(Change detection outputs)
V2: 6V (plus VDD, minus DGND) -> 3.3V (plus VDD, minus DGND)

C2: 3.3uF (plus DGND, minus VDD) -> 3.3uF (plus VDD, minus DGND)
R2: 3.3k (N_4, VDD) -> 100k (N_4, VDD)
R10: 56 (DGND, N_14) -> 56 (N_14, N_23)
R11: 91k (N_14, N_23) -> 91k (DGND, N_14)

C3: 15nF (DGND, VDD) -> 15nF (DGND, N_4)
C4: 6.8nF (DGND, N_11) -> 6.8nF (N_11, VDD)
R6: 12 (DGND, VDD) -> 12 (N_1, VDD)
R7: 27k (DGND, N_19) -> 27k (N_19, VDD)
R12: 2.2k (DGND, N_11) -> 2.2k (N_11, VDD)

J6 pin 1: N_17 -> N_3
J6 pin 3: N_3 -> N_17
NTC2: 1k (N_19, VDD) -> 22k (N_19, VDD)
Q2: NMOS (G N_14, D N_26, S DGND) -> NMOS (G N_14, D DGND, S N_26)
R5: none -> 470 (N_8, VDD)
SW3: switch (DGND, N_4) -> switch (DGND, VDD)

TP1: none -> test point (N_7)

Problem details: Indicate the number of lines in the data above that contain the string "minus", without any additional text.

Result: 2